## Source material

________________

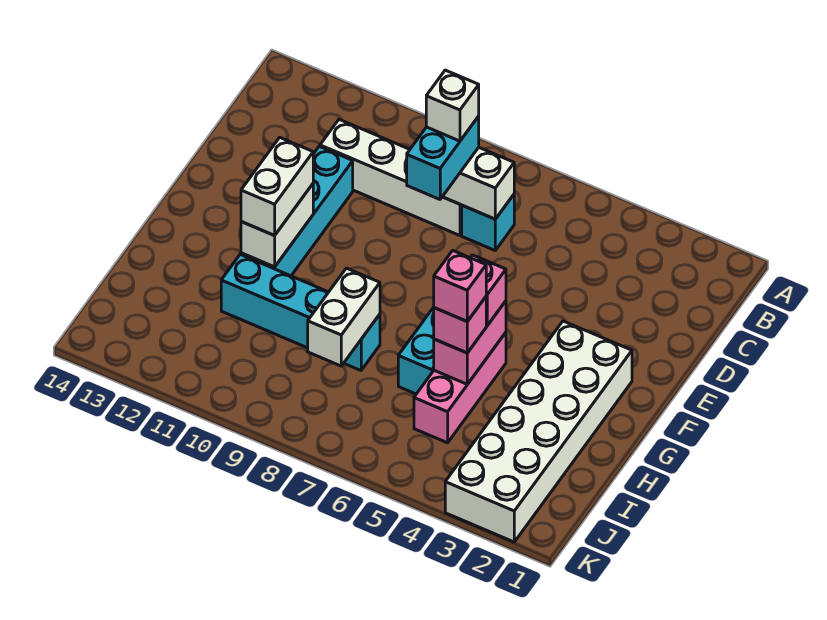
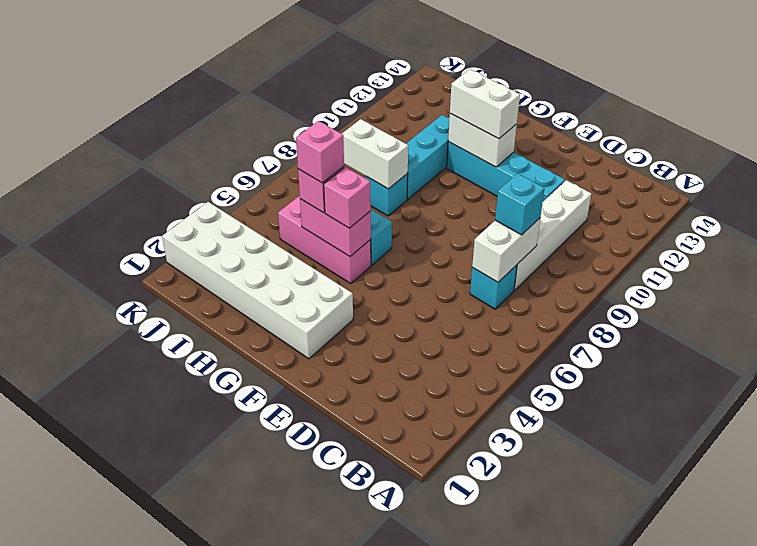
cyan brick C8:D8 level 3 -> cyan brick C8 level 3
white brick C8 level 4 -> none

________________

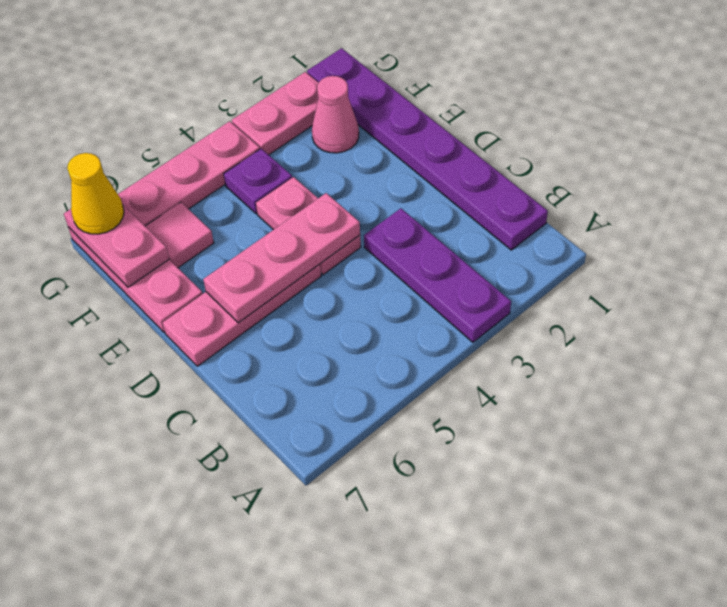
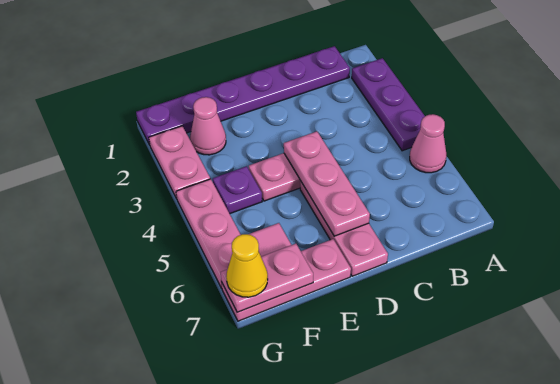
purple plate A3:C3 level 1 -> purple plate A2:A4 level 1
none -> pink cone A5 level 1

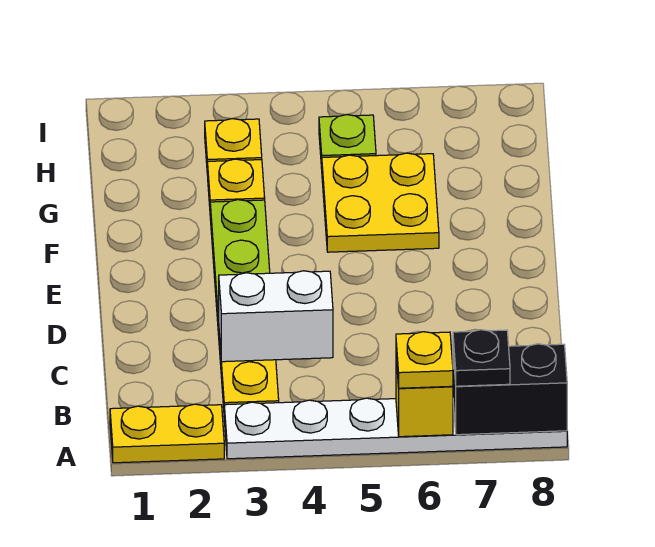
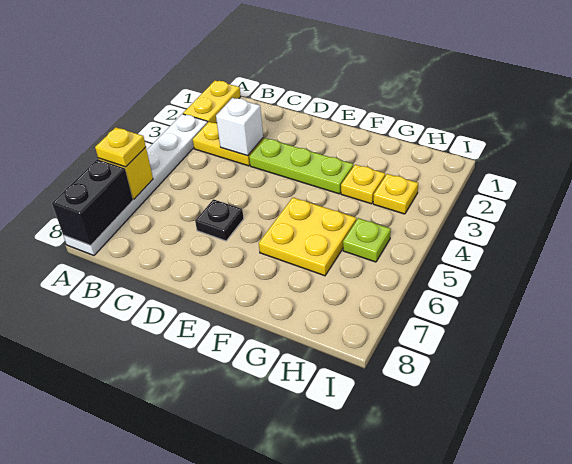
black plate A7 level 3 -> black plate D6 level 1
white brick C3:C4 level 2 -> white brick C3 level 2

________________

## Exercise directions
Among the records above, find each line holding "brick" and list it.

## Exercise output
cyan brick C8:D8 level 3 -> cyan brick C8 level 3
white brick C8 level 4 -> none
white brick C3:C4 level 2 -> white brick C3 level 2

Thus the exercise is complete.